_What needs to be done:_ Show every line in the items below that contains the string "glissando". Case counts.

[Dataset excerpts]
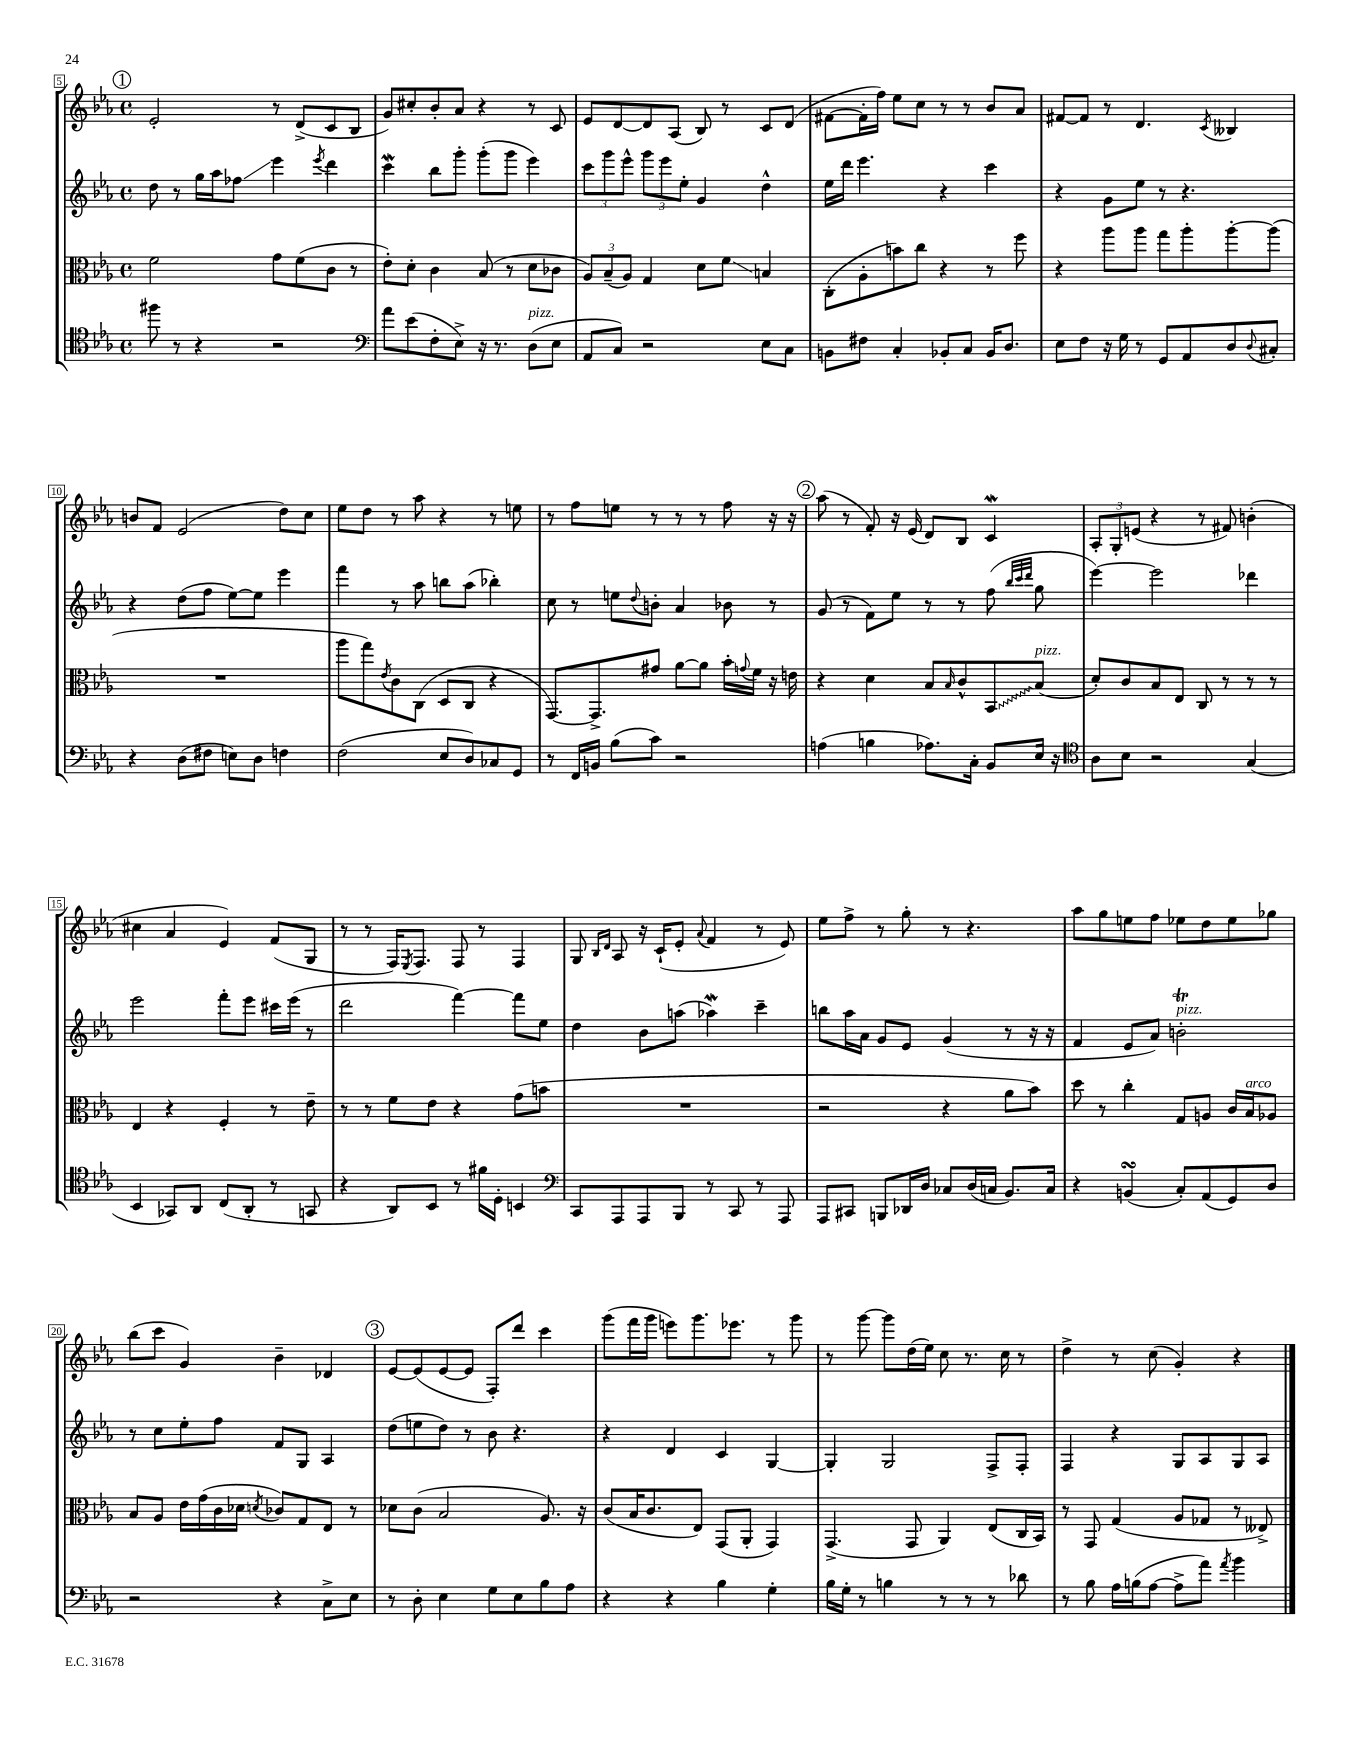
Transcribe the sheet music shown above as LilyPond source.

<<
\new StaffGroup <<
\new Staff = "s0" {
    \clef treble \key ees \major \defaultTimeSignature \time 4/4
    \mark \markup { \circle "1" } ees'2-. r8 d'8->( c'8 bes8 |
    g'8) cis''8-. bes'8-. aes'8 r4 r8 c'8 |
    ees'8 d'8~ d'8 aes8( bes8) r8 c'8 d'8( |
    fis'8~ fis'16-. f''16) ees''8 c''8 r8 r8 bes'8 aes'8 |
    fis'8~ fis'8 r8 d'4. \acciaccatura { c'8 } beses4 |
    b'8 f'8 ees'2( d''8) c''8 |
    ees''8 d''8 r8 aes''8 r4 r8 e''8 |
    r8 f''8 e''8 r8 r8 r8 f''8 r16 r16 |
    \mark \markup { \circle "2" } aes''8( r8 f'8-.) r16 ees'16( d'8) bes8 c'4\mordent |
    \tuplet 3/2 { aes8-. g8-. e'8( } r4 r8 fis'8) b'4-.( |
    cis''4 aes'4 ees'4) f'8( g8 |
    r8 r8 f16) \acciaccatura { ees8 } f8. f8 r8 f4 |
    g8 \grace { bes16 d'16 } aes8 r16 c'16-!( ees'8-. \appoggiatura { aes'8 } f'4 r8 ees'8) |
    ees''8 f''8-> r8 g''8-. r8 r4. |
    aes''8 g''8 e''8 f''8 ees''8 d''8 ees''8 ges''8 |
    bes''8( c'''8 g'4) bes'4-- des'4 |
    \mark \markup { \circle "3" } ees'8~ ees'8( ees'8~ ees'8 f8-.) d'''8 c'''4 |
    g'''8( f'''16 g'''16 e'''8) g'''8. ees'''8. r8 g'''8 |
    r8 g'''8~ g'''8 d''16( ees''16) c''8 r8. c''16 r8 |
    d''4-> r8 c''8( g'4-.) r4 \bar "|." |
}
\new Staff = "s1" {
    \clef treble \key ees \major \defaultTimeSignature \time 4/4
    \mark \markup { \circle "1" } d''8 r8 g''16 aes''16 fes''8\glissando ees'''4 \acciaccatura { ees'''8 } d'''4 |
    c'''4\mordent bes''8 g'''8-. g'''8-.( g'''8 ees'''4) |
    \tuplet 3/2 { c'''8 g'''8 ees'''8-^ } \tuplet 3/2 { g'''8 ees'''8 ees''8-. } g'4 d''4-^ |
    ees''16 d'''16 ees'''4. r4 c'''4 |
    r4 g'8 ees''8 r8 r4. |
    r4 d''8( f''8 ees''8~) ees''8 ees'''4 |
    f'''4 r8 aes''8 b''8 aes''8( bes''4-.) |
    c''8 r8 e''8 \appoggiatura { d''8 } b'8-. aes'4 bes'8 r8 |
    \mark \markup { \circle "2" } g'8( r8 f'8) ees''8 r8 r8 f''8( \grace { bes''32 c'''32 d'''32 } g''8 |
    ees'''4~) ees'''2 des'''4 |
    ees'''2 f'''8-. ees'''8 cis'''16 ees'''16( r8 |
    d'''2 f'''4~) f'''8 ees''8 |
    d''4 bes'8 a''8( aes''4\mordent) c'''4-- |
    b''8 aes''16 aes'16 g'8 ees'8 g'4( r8 r16 r16 |
    f'4 ees'8 aes'8) b'2-.\trill^\markup { \italic "pizz." } |
    r8 c''8 ees''8-. f''8 f'8 g8 aes4 |
    \mark \markup { \circle "3" } d''8( e''8 d''8) r8 bes'8 r4. |
    r4 d'4 c'4 g4~ |
    g4-. g2 f8-> f8-. |
    f4 r4 g8 aes8 g8 aes8 \bar "|." |
}
\new Staff = "s2" {
    \clef alto \key ees \major \defaultTimeSignature \time 4/4
    \mark \markup { \circle "1" } f'2 g'8 f'8( c'8 r8 |
    ees'8-.) d'8-. c'4 bes8( r8 d'8 ces'8 |
    \tuplet 3/2 { aes8) bes8--( aes8) } g4 d'8 f'8\glissando b4 |
    c8-.( aes8-. b'8) c''8 r4 r8 f''8 |
    r4 aes''8 aes''8 g''8 aes''8-. aes''8~-. aes''8( |
    R1 |
    aes''8 g''8) \acciaccatura { ees'8 } c'8 c8( d8 c8 r4 |
    g,8.~) g,8.-> gis'8 aes'8~ aes'8 bes'16-. \appoggiatura { g'8 } f'16 r16 e'16 |
    \mark \markup { \circle "2" } r4 d'4 bes8 \grace { bes16 } c'8-^ \once \override Glissando.style = #'zigzag bes,8\glissando bes8^\markup { \italic "pizz." }( |
    d'8-.) c'8 bes8 ees8 c8 r8 r8 r8 |
    ees4 r4 f4-. r8 ees'8-- |
    r8 r8 f'8 ees'8 r4 g'8( b'8 |
    R1 |
    r2 r4 aes'8 bes'8) |
    d''8 r8 c''4-. g8 a8 c'16 bes16^\markup { \italic "arco" } aes8 |
    bes8 aes8 ees'16 g'16( c'16 des'16 \acciaccatura { d'8 } ces'8) g8 ees8 r8 |
    \mark \markup { \circle "3" } des'8 c'8( bes2 aes8.) r16 |
    c'8( bes16 c'8. ees8) g,8( aes,8-. g,4) |
    g,4.->( g,8 aes,4) ees8( c16 bes,16) |
    r8 g,8 g4( aes8 ges8 r8 eeses8->) \bar "|." |
}
\new Staff = "s3" {
    \clef tenor \key ees \major \defaultTimeSignature \time 4/4
    \mark \markup { \circle "1" } fis''8 r8 r4 r2 |
    \clef bass aes'8 ees'8( f8-. ees8->) r16 r8. d8^\markup { \italic "pizz." }( ees8 |
    aes,8 c8) r2 ees8 c8 |
    b,8 fis8 c4-. bes,8-. c8 bes,16 d8. |
    ees8 f8 r16 g16 r8 g,8 aes,8 d8 \appoggiatura { d8 } cis8-. |
    r4 d8( fis8 e8) d8 f4 |
    f2( ees8 d8) ces8 g,8 |
    r8 f,16 b,16 bes8( c'8) r2 |
    \mark \markup { \circle "2" } a4( b4 aes8.) c16-. bes,8 ees16 r16 |
    \clef tenor aes8 bes8 r2 g4( |
    bes,4 ges,8) aes,8 c8( aes,8-. r8 g,8 |
    r4 aes,8) bes,8 r8 fis'16 d16-. b,4 |
    \clef bass c,8 aes,,8 aes,,8 bes,,8 r8 c,8 r8 aes,,8 |
    aes,,8 cis,8 b,,8 des,16 d16 ces8 d16( c16 bes,8.) c16 |
    r4 b,4\turn( c8-.) aes,8( g,8) d8 |
    r2 r4 c8-> ees8 |
    \mark \markup { \circle "3" } r8 d8-. ees4 g8 ees8 bes8 aes8 |
    r4 r4 bes4 g4-. |
    bes16 g16-. r8 b4 r8 r8 r8 des'8 |
    r8 bes8 aes16 b16( aes8~ aes8-> aes'8) \acciaccatura { aes'8 } bes'4 \bar "|." |
}
>>
>>
\layout { \context { \Score currentBarNumber = #5 \override BarNumber.stencil = #(make-stencil-boxer 0.1 0.3 ly:text-interface::print) } }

_Answer to this task:_
    \mark \markup { \circle "1" } d''8 r8 g''16 aes''16 fes''8\glissando ees'''4 \acciaccatura { ees'''8 } d'''4 |
    \tuplet 3/2 { aes8) bes8--( aes8) } g4 d'8 f'8\glissando b4 |
    \mark \markup { \circle "2" } r4 d'4 bes8 \grace { bes16 } c'8-^ \once \override Glissando.style = #'zigzag bes,8\glissando bes8^\markup { \italic "pizz." }( |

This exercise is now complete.